§ About this task
When you reach the line that contains "before: BlueHouse" in the data below, copy it and every line after it exactly, adding nothing.

[Object correspondence data]
○ ○ ○ ○ ○ ○ ○

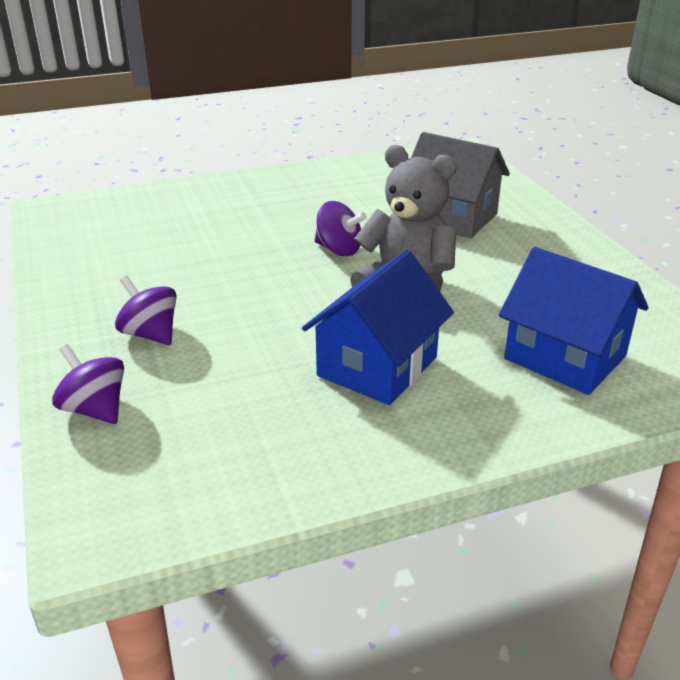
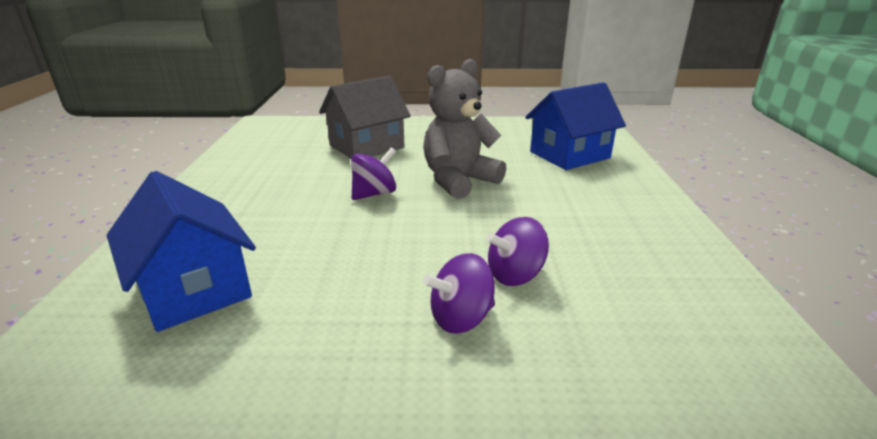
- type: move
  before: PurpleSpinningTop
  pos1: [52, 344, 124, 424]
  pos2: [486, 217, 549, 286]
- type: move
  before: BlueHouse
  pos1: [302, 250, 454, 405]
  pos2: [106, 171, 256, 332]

○ ○ ○ ○ ○ ○ ○

§ Solution for this task
  before: BlueHouse
  pos1: [302, 250, 454, 405]
  pos2: [106, 171, 256, 332]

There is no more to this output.